**BRIEF:** Your copy should match the records exactly, except that no pictures appear in it.

Object transformation records
=== Section Start ===

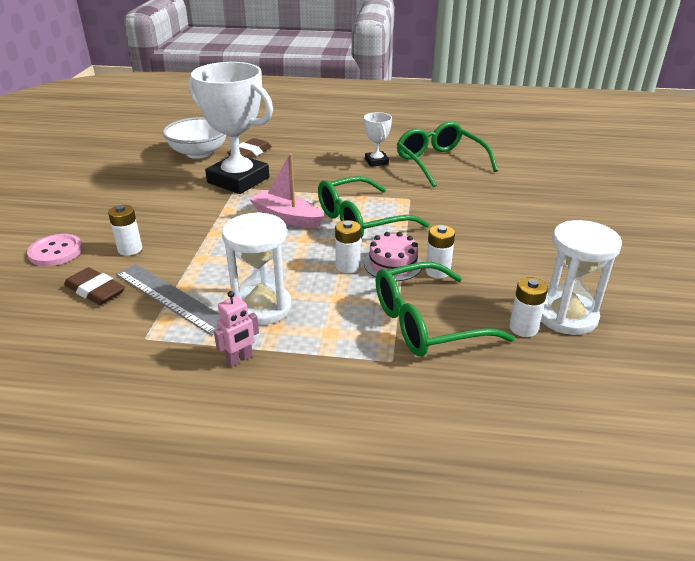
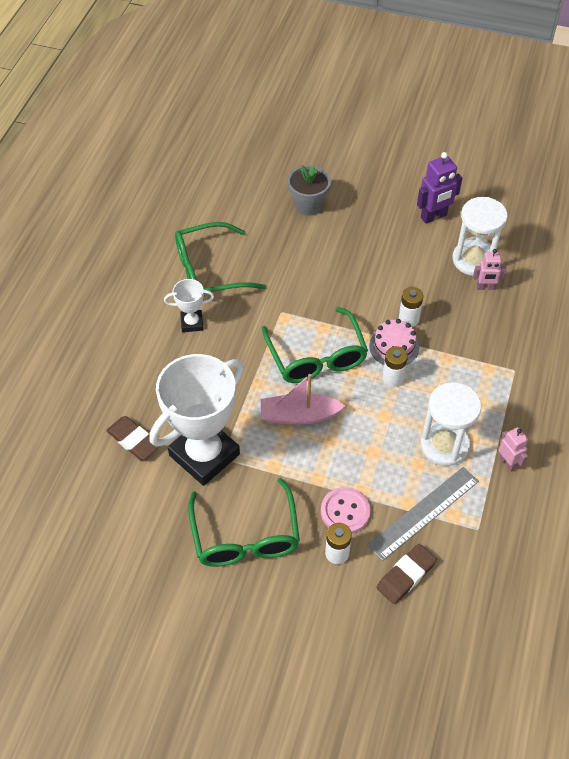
camera: 80 degrees left, 20 degrees up
(56, 252) = (331, 623): pink button -> pink button (345, 511)
(199, 153) = (116, 495): white bowl -> none
(287, 217) = (299, 415): pink boat -> pink boat turned 45 degrees clockwise
(426, 323) = (474, 341): green glasses -> green glasses (245, 536)
(523, 328) = (485, 287): white battery -> pink robot
(562, 200) = (308, 205): none -> grey flower pot
(616, 280) = (434, 217): none -> purple robot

=== Section End ===

**SOLUTION TO THE PROBLEM:**
camera: 80 degrees left, 20 degrees up
(56, 252) = (331, 623): pink button -> pink button (345, 511)
(199, 153) = (116, 495): white bowl -> none
(287, 217) = (299, 415): pink boat -> pink boat turned 45 degrees clockwise
(426, 323) = (474, 341): green glasses -> green glasses (245, 536)
(523, 328) = (485, 287): white battery -> pink robot
(562, 200) = (308, 205): none -> grey flower pot
(616, 280) = (434, 217): none -> purple robot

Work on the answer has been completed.